*** DATA FOR THIS TASK ***

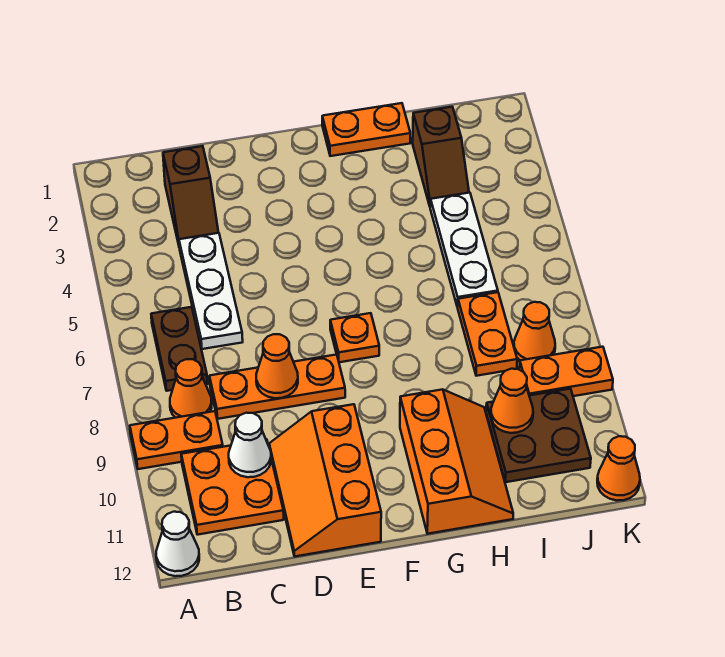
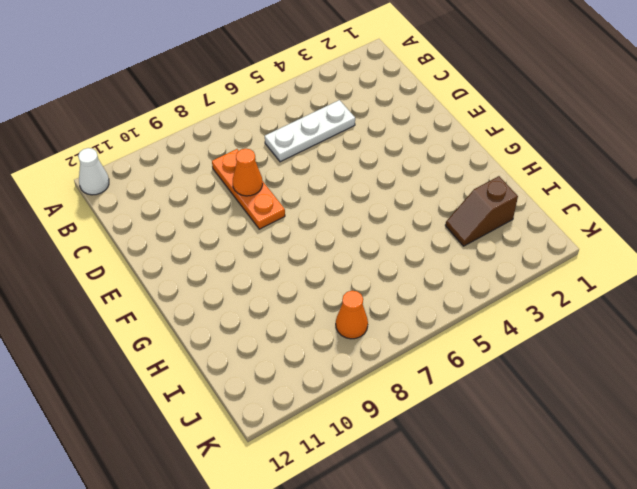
none -> orange plate A9:B9 level 1
none -> brown plate B6:B7 level 1
none -> orange cone B8 level 1

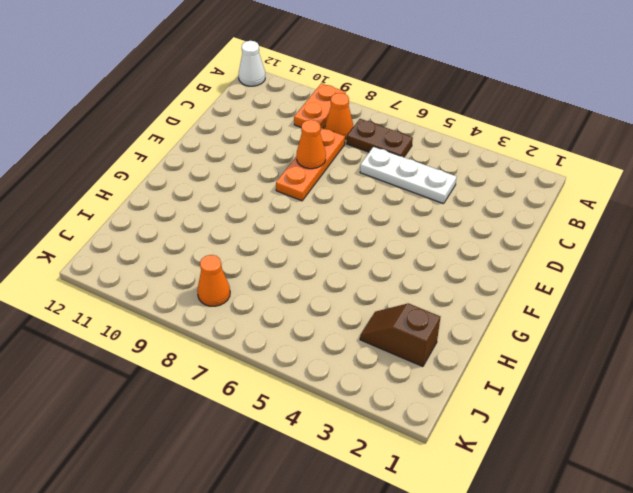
none -> orange plate B10:C11 level 1
none -> brown slope C2:C3 level 1 top 2
none -> orange slope D10:E12 level 1 top E

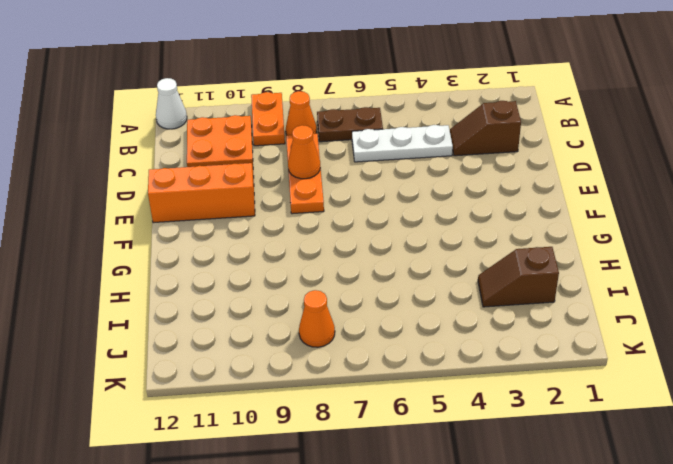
none -> orange plate F7 level 1
none -> orange plate G1:H1 level 1
none -> orange slope G10:H12 level 1 top G

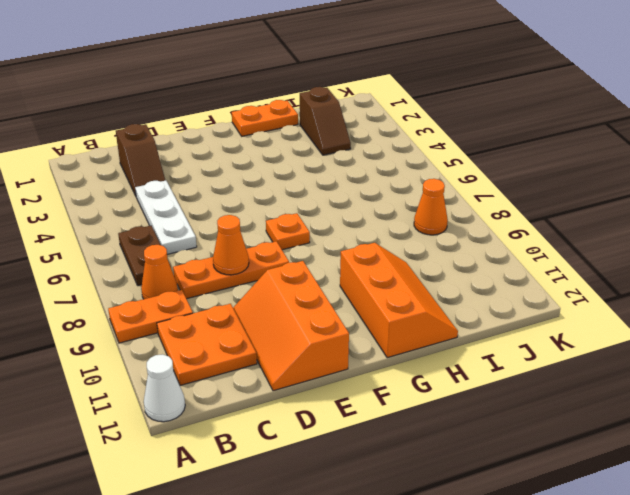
none -> white plate I4:I6 level 1
none -> orange plate I7:I8 level 1
none -> brown plate I10:J11 level 1

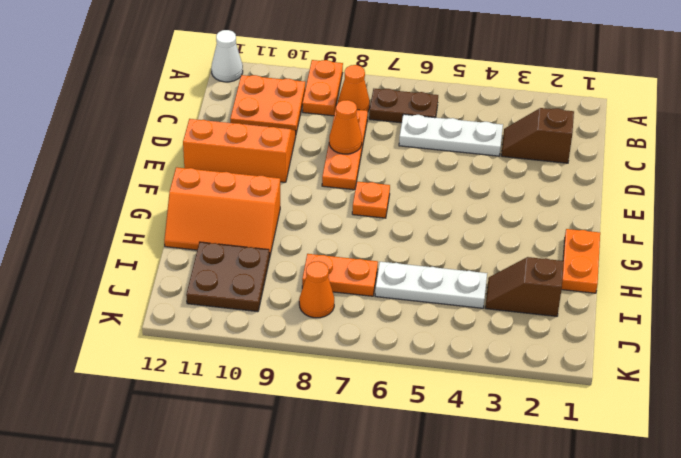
none -> orange plate J9:K9 level 1
none -> orange cone K12 level 1
none -> white cone C10 level 2

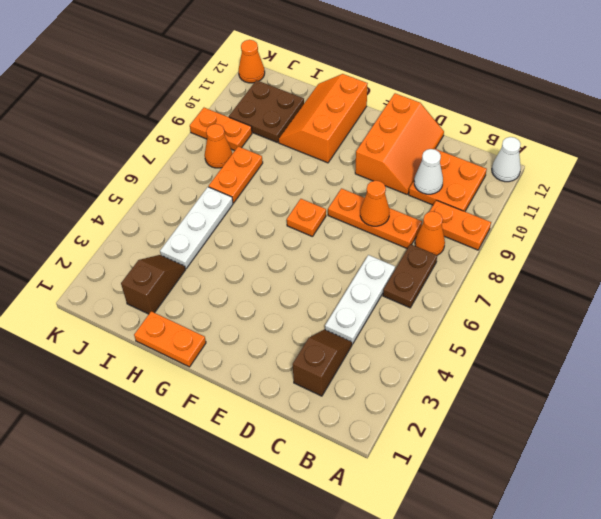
none -> orange cone I10 level 2

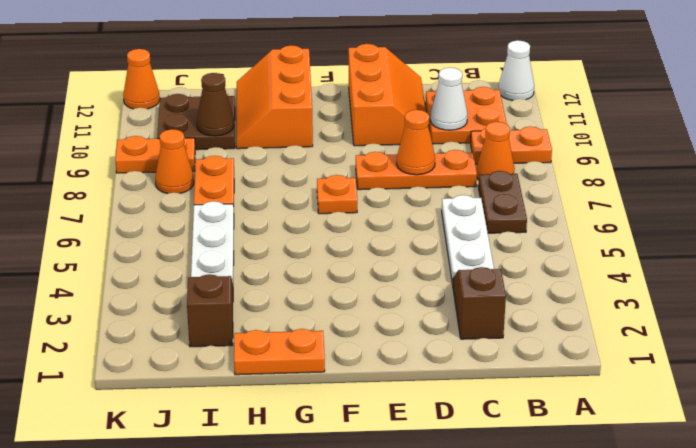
brown cone I10 level 2 -> orange cone I10 level 2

*** End of DATA FOR THIS TASK ***

Set down exactly, and only, the lines from the one holding "none -> brown plate I10:J11 level 1" to the end of the records above, leaving every picture out.

**RESULT FOR THIS TASK:**
none -> brown plate I10:J11 level 1

none -> orange plate J9:K9 level 1
none -> orange cone K12 level 1
none -> white cone C10 level 2

none -> orange cone I10 level 2

brown cone I10 level 2 -> orange cone I10 level 2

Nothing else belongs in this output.